• **DIRECTIONS**
Out of the data below, copy every line with the string "triangle".

(Shape state transition data)
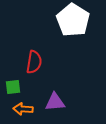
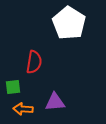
white pentagon: moved 4 px left, 3 px down
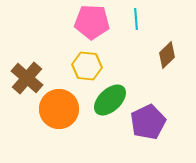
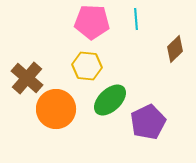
brown diamond: moved 8 px right, 6 px up
orange circle: moved 3 px left
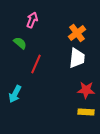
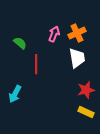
pink arrow: moved 22 px right, 14 px down
orange cross: rotated 12 degrees clockwise
white trapezoid: rotated 15 degrees counterclockwise
red line: rotated 24 degrees counterclockwise
red star: rotated 18 degrees counterclockwise
yellow rectangle: rotated 21 degrees clockwise
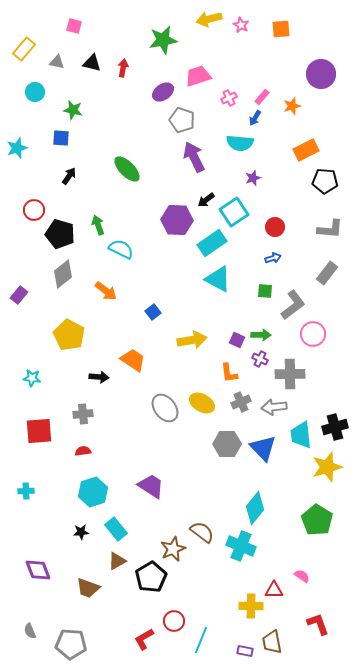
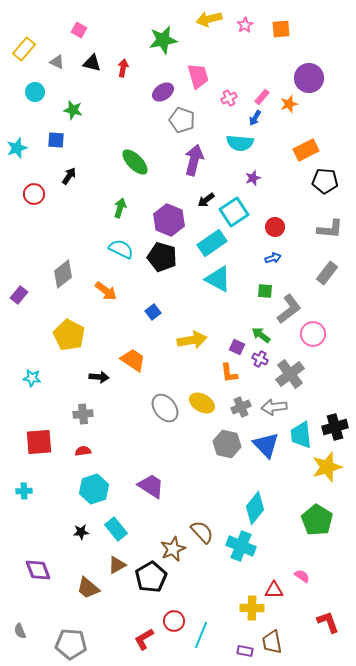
pink star at (241, 25): moved 4 px right; rotated 14 degrees clockwise
pink square at (74, 26): moved 5 px right, 4 px down; rotated 14 degrees clockwise
gray triangle at (57, 62): rotated 14 degrees clockwise
purple circle at (321, 74): moved 12 px left, 4 px down
pink trapezoid at (198, 76): rotated 92 degrees clockwise
orange star at (292, 106): moved 3 px left, 2 px up
blue square at (61, 138): moved 5 px left, 2 px down
purple arrow at (194, 157): moved 3 px down; rotated 40 degrees clockwise
green ellipse at (127, 169): moved 8 px right, 7 px up
red circle at (34, 210): moved 16 px up
purple hexagon at (177, 220): moved 8 px left; rotated 20 degrees clockwise
green arrow at (98, 225): moved 22 px right, 17 px up; rotated 36 degrees clockwise
black pentagon at (60, 234): moved 102 px right, 23 px down
gray L-shape at (293, 305): moved 4 px left, 4 px down
green arrow at (261, 335): rotated 144 degrees counterclockwise
purple square at (237, 340): moved 7 px down
gray cross at (290, 374): rotated 36 degrees counterclockwise
gray cross at (241, 402): moved 5 px down
red square at (39, 431): moved 11 px down
gray hexagon at (227, 444): rotated 12 degrees clockwise
blue triangle at (263, 448): moved 3 px right, 3 px up
cyan cross at (26, 491): moved 2 px left
cyan hexagon at (93, 492): moved 1 px right, 3 px up
brown semicircle at (202, 532): rotated 10 degrees clockwise
brown triangle at (117, 561): moved 4 px down
brown trapezoid at (88, 588): rotated 20 degrees clockwise
yellow cross at (251, 606): moved 1 px right, 2 px down
red L-shape at (318, 624): moved 10 px right, 2 px up
gray semicircle at (30, 631): moved 10 px left
cyan line at (201, 640): moved 5 px up
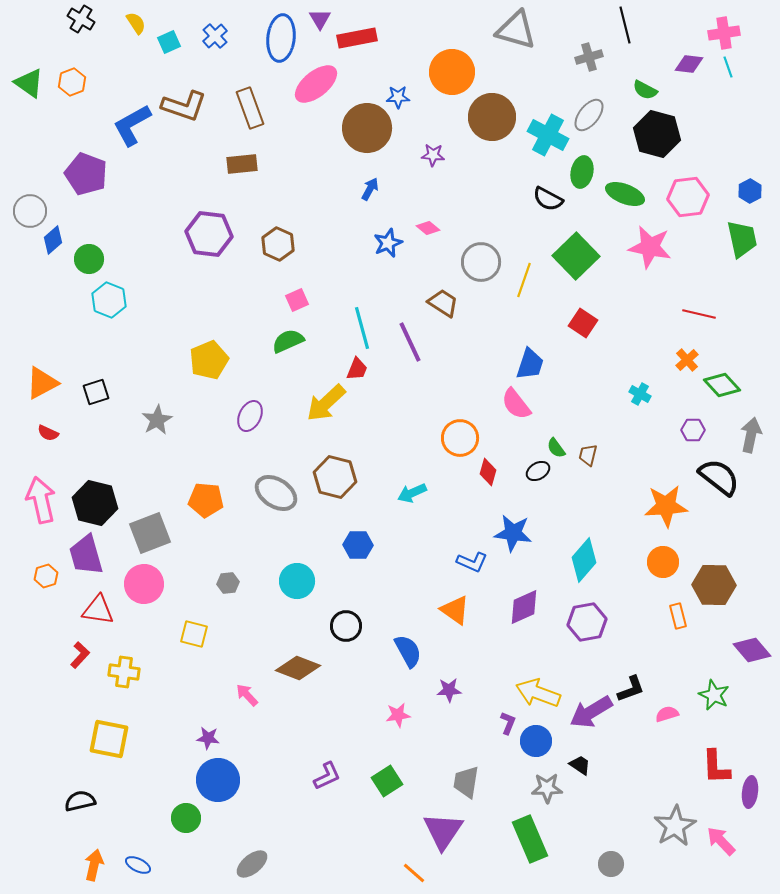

• **SOLVED EXERCISE**
gray triangle at (57, 62): rotated 14 degrees clockwise
blue triangle at (263, 448): moved 3 px right, 3 px up
brown triangle at (117, 561): moved 4 px down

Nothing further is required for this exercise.